» **DESCRIPTION OF THE TASK**
Every entry must come back exactly as it was written.

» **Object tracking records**
========

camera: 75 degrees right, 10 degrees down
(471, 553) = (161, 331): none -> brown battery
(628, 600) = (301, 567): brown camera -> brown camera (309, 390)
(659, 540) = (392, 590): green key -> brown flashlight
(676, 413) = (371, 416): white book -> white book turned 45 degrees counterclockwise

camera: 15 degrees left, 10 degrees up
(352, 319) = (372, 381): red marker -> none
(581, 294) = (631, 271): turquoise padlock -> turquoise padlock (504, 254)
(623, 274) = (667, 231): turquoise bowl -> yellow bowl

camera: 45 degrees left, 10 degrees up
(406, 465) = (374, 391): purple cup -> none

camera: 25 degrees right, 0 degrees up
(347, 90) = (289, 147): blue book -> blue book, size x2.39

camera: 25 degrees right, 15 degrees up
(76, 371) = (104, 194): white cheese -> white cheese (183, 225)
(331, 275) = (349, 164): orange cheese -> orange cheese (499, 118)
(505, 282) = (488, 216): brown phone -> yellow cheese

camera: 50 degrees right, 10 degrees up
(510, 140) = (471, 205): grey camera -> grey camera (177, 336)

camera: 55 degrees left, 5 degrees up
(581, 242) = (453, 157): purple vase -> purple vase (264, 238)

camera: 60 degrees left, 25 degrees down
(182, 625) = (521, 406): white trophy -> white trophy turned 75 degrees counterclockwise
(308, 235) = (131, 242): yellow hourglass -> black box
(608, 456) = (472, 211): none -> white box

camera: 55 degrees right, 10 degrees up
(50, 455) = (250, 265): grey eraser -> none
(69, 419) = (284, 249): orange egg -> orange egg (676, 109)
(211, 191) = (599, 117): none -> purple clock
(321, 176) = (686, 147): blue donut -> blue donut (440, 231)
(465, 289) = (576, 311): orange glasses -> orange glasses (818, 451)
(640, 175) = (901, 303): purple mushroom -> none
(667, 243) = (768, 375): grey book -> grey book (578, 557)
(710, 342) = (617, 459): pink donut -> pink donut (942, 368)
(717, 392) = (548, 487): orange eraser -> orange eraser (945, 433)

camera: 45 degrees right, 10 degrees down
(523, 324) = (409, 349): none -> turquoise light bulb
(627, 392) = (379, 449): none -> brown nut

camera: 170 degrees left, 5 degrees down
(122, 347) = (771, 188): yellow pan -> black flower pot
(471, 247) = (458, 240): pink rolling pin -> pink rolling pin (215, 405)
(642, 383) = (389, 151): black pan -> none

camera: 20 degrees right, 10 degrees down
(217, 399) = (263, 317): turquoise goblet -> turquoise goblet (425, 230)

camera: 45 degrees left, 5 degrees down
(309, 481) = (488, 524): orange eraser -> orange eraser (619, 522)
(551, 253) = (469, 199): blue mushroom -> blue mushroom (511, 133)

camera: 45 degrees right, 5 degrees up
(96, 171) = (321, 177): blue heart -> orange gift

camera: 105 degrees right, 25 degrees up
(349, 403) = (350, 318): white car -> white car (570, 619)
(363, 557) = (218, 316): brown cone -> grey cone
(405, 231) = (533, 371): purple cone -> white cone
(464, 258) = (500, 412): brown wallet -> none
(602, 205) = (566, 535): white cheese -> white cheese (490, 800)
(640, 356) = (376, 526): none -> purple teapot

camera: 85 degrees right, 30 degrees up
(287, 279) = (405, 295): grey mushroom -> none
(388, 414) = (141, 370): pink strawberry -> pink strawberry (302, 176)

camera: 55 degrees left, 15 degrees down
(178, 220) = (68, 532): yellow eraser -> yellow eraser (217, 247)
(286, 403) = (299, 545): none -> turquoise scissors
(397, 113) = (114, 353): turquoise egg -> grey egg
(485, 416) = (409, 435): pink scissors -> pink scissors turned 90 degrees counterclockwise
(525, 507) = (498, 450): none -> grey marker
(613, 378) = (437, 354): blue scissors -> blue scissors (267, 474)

========

» **FINAL ANSWER**
camera: 75 degrees right, 10 degrees down
(471, 553) = (161, 331): none -> brown battery
(628, 600) = (301, 567): brown camera -> brown camera (309, 390)
(659, 540) = (392, 590): green key -> brown flashlight
(676, 413) = (371, 416): white book -> white book turned 45 degrees counterclockwise

camera: 15 degrees left, 10 degrees up
(352, 319) = (372, 381): red marker -> none
(581, 294) = (631, 271): turquoise padlock -> turquoise padlock (504, 254)
(623, 274) = (667, 231): turquoise bowl -> yellow bowl

camera: 45 degrees left, 10 degrees up
(406, 465) = (374, 391): purple cup -> none

camera: 25 degrees right, 0 degrees up
(347, 90) = (289, 147): blue book -> blue book, size x2.39

camera: 25 degrees right, 15 degrees up
(76, 371) = (104, 194): white cheese -> white cheese (183, 225)
(331, 275) = (349, 164): orange cheese -> orange cheese (499, 118)
(505, 282) = (488, 216): brown phone -> yellow cheese

camera: 50 degrees right, 10 degrees up
(510, 140) = (471, 205): grey camera -> grey camera (177, 336)

camera: 55 degrees left, 5 degrees up
(581, 242) = (453, 157): purple vase -> purple vase (264, 238)

camera: 60 degrees left, 25 degrees down
(182, 625) = (521, 406): white trophy -> white trophy turned 75 degrees counterclockwise
(308, 235) = (131, 242): yellow hourglass -> black box
(608, 456) = (472, 211): none -> white box

camera: 55 degrees right, 10 degrees up
(50, 455) = (250, 265): grey eraser -> none
(69, 419) = (284, 249): orange egg -> orange egg (676, 109)
(211, 191) = (599, 117): none -> purple clock
(321, 176) = (686, 147): blue donut -> blue donut (440, 231)
(465, 289) = (576, 311): orange glasses -> orange glasses (818, 451)
(640, 175) = (901, 303): purple mushroom -> none
(667, 243) = (768, 375): grey book -> grey book (578, 557)
(710, 342) = (617, 459): pink donut -> pink donut (942, 368)
(717, 392) = (548, 487): orange eraser -> orange eraser (945, 433)

camera: 45 degrees right, 10 degrees down
(523, 324) = (409, 349): none -> turquoise light bulb
(627, 392) = (379, 449): none -> brown nut

camera: 170 degrees left, 5 degrees down
(122, 347) = (771, 188): yellow pan -> black flower pot
(471, 247) = (458, 240): pink rolling pin -> pink rolling pin (215, 405)
(642, 383) = (389, 151): black pan -> none

camera: 20 degrees right, 10 degrees down
(217, 399) = (263, 317): turquoise goblet -> turquoise goblet (425, 230)

camera: 45 degrees left, 5 degrees down
(309, 481) = (488, 524): orange eraser -> orange eraser (619, 522)
(551, 253) = (469, 199): blue mushroom -> blue mushroom (511, 133)

camera: 45 degrees right, 5 degrees up
(96, 171) = (321, 177): blue heart -> orange gift

camera: 105 degrees right, 25 degrees up
(349, 403) = (350, 318): white car -> white car (570, 619)
(363, 557) = (218, 316): brown cone -> grey cone
(405, 231) = (533, 371): purple cone -> white cone
(464, 258) = (500, 412): brown wallet -> none
(602, 205) = (566, 535): white cheese -> white cheese (490, 800)
(640, 356) = (376, 526): none -> purple teapot

camera: 85 degrees right, 30 degrees up
(287, 279) = (405, 295): grey mushroom -> none
(388, 414) = (141, 370): pink strawberry -> pink strawberry (302, 176)

camera: 55 degrees left, 15 degrees down
(178, 220) = (68, 532): yellow eraser -> yellow eraser (217, 247)
(286, 403) = (299, 545): none -> turquoise scissors
(397, 113) = (114, 353): turquoise egg -> grey egg
(485, 416) = (409, 435): pink scissors -> pink scissors turned 90 degrees counterclockwise
(525, 507) = (498, 450): none -> grey marker
(613, 378) = (437, 354): blue scissors -> blue scissors (267, 474)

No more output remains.